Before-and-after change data
──────────────────────────────

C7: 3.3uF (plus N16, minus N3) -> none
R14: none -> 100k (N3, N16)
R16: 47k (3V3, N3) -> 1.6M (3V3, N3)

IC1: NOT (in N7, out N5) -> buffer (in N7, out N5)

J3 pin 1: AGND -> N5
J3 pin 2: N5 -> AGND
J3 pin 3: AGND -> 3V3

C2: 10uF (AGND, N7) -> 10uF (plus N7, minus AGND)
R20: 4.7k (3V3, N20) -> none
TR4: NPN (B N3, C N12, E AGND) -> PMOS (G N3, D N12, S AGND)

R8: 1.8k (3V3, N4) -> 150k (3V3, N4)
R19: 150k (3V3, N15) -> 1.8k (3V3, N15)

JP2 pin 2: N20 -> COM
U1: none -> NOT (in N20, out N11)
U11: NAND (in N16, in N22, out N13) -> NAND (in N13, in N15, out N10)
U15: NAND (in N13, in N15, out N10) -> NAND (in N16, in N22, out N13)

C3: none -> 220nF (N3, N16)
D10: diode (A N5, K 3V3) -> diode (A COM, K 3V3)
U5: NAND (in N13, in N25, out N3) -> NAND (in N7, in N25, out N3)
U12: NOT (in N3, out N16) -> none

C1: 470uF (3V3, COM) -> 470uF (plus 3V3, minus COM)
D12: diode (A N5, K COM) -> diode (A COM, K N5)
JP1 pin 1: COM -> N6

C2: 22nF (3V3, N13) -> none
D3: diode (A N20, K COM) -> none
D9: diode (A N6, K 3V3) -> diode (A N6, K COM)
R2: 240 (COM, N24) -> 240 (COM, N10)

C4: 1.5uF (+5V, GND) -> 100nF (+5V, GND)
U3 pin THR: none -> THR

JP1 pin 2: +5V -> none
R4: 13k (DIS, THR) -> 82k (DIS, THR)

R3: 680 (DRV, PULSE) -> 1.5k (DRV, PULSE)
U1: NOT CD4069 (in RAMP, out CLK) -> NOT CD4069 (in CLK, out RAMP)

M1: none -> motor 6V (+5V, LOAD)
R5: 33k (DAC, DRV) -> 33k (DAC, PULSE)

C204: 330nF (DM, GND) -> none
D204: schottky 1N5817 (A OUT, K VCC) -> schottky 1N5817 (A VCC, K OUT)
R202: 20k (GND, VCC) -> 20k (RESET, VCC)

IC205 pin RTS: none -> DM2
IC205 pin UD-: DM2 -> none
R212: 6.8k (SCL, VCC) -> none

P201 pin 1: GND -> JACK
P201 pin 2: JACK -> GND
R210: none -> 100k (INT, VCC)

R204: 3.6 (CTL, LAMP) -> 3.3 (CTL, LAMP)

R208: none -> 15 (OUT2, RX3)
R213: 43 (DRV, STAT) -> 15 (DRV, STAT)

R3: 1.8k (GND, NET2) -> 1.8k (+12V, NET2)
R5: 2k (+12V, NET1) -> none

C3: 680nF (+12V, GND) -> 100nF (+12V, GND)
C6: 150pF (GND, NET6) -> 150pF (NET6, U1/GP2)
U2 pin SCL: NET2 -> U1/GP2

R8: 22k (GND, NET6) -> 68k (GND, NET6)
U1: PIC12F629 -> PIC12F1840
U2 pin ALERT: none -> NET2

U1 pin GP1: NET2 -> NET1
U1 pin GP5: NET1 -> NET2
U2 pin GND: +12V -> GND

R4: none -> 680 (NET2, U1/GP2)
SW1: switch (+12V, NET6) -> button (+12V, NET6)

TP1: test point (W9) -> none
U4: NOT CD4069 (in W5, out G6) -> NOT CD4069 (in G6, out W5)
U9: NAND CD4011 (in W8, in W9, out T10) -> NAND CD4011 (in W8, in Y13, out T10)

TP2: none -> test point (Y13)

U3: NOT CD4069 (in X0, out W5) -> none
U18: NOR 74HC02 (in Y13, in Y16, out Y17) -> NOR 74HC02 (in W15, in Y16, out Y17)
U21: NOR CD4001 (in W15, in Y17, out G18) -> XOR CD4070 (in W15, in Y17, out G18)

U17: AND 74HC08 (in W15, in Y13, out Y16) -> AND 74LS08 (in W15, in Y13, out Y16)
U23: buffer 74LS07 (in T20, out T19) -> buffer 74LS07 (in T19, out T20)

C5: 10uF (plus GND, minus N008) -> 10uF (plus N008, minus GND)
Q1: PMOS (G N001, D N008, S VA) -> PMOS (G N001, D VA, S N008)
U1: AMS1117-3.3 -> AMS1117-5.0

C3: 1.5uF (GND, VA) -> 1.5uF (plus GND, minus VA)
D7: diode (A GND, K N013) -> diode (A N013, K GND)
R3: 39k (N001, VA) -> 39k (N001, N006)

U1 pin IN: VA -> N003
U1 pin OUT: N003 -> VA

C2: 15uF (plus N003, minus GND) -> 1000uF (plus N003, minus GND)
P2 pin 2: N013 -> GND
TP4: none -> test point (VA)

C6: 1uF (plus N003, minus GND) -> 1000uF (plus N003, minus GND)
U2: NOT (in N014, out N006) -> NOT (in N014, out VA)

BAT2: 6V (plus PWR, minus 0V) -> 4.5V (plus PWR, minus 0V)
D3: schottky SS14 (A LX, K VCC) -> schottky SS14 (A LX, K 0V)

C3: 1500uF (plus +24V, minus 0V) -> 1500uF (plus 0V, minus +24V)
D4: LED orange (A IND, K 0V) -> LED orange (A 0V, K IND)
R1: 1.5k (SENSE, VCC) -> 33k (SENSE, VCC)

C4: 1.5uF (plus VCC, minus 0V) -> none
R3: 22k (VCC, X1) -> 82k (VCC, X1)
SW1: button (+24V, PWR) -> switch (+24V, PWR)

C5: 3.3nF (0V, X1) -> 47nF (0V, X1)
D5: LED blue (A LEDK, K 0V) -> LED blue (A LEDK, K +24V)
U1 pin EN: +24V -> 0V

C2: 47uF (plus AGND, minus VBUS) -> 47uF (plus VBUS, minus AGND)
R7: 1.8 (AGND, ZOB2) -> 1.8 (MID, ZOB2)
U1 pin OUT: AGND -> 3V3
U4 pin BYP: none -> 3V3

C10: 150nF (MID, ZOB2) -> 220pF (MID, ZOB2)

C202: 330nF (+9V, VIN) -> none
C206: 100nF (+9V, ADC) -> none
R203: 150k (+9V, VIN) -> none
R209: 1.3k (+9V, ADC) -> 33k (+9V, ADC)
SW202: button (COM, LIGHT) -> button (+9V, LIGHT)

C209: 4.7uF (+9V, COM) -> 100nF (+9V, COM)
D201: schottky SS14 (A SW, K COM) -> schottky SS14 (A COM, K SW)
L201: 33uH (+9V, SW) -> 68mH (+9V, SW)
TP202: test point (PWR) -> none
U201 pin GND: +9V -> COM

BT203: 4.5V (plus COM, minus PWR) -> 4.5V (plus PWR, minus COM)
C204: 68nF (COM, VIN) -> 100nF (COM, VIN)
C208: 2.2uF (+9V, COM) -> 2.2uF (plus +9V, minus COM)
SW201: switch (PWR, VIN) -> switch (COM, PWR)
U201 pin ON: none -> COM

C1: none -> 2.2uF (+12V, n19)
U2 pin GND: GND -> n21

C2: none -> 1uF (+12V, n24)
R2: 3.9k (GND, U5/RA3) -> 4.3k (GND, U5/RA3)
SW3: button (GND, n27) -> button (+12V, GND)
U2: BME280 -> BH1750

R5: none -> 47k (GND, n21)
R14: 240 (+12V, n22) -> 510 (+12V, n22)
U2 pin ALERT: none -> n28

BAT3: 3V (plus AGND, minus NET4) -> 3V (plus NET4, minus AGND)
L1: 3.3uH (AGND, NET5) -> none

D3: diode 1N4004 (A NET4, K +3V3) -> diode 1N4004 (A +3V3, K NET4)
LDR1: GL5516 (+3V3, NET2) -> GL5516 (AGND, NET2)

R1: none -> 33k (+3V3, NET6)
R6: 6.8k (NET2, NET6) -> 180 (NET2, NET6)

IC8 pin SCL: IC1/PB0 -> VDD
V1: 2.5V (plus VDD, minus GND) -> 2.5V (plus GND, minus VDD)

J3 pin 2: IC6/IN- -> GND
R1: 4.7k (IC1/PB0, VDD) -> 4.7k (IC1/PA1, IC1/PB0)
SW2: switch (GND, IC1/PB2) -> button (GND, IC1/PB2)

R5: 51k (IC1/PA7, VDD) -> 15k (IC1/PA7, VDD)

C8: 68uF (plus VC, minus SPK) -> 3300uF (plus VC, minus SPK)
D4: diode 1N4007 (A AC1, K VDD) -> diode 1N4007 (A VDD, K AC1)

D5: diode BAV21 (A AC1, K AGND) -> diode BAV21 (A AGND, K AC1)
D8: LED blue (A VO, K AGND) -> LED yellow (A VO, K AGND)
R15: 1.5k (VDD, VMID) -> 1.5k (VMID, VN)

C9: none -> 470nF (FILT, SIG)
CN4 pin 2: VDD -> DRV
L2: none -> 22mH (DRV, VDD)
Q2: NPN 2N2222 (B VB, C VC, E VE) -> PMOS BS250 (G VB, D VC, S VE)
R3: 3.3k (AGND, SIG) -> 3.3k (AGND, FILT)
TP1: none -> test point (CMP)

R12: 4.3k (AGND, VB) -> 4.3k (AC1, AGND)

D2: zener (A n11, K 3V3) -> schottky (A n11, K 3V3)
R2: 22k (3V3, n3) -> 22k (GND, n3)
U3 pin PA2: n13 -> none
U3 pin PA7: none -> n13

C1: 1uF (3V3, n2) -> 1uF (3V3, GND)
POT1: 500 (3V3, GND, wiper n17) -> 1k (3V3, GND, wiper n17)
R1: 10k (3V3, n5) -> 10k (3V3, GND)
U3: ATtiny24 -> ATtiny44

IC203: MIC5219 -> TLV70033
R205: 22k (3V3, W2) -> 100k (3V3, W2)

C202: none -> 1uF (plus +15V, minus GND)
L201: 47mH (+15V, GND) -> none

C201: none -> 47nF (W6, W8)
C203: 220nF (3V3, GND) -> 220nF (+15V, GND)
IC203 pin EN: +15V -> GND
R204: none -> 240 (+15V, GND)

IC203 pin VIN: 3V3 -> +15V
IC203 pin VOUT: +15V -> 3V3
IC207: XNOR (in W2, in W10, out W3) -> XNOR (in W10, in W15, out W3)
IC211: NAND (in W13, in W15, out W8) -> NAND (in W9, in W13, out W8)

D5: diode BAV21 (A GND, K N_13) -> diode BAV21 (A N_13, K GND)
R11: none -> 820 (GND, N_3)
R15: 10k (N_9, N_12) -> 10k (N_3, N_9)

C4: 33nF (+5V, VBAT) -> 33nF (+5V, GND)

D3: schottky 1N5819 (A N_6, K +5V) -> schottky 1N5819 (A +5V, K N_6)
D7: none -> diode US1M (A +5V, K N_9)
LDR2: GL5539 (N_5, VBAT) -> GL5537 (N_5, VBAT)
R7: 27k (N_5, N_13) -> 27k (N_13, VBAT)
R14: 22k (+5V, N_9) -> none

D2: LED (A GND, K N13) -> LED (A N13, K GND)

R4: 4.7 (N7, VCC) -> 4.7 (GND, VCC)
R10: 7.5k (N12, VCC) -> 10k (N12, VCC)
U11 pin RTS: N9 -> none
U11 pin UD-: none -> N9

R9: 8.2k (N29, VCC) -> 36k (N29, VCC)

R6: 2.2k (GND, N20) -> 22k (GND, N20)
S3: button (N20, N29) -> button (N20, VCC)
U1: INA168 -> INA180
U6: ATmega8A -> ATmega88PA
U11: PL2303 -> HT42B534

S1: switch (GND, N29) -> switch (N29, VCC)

──────────────────────────────

# [Problem]
Give back exactly the lines above starting at the line where "C2: 22nF (3V3, N13) -> none" appears and ending at the line where "R4: 13k (DIS, THR) -> 82k (DIS, THR)" appears, both included, with no other lines.

# [Reply to the exercise]
C2: 22nF (3V3, N13) -> none
D3: diode (A N20, K COM) -> none
D9: diode (A N6, K 3V3) -> diode (A N6, K COM)
R2: 240 (COM, N24) -> 240 (COM, N10)

C4: 1.5uF (+5V, GND) -> 100nF (+5V, GND)
U3 pin THR: none -> THR

JP1 pin 2: +5V -> none
R4: 13k (DIS, THR) -> 82k (DIS, THR)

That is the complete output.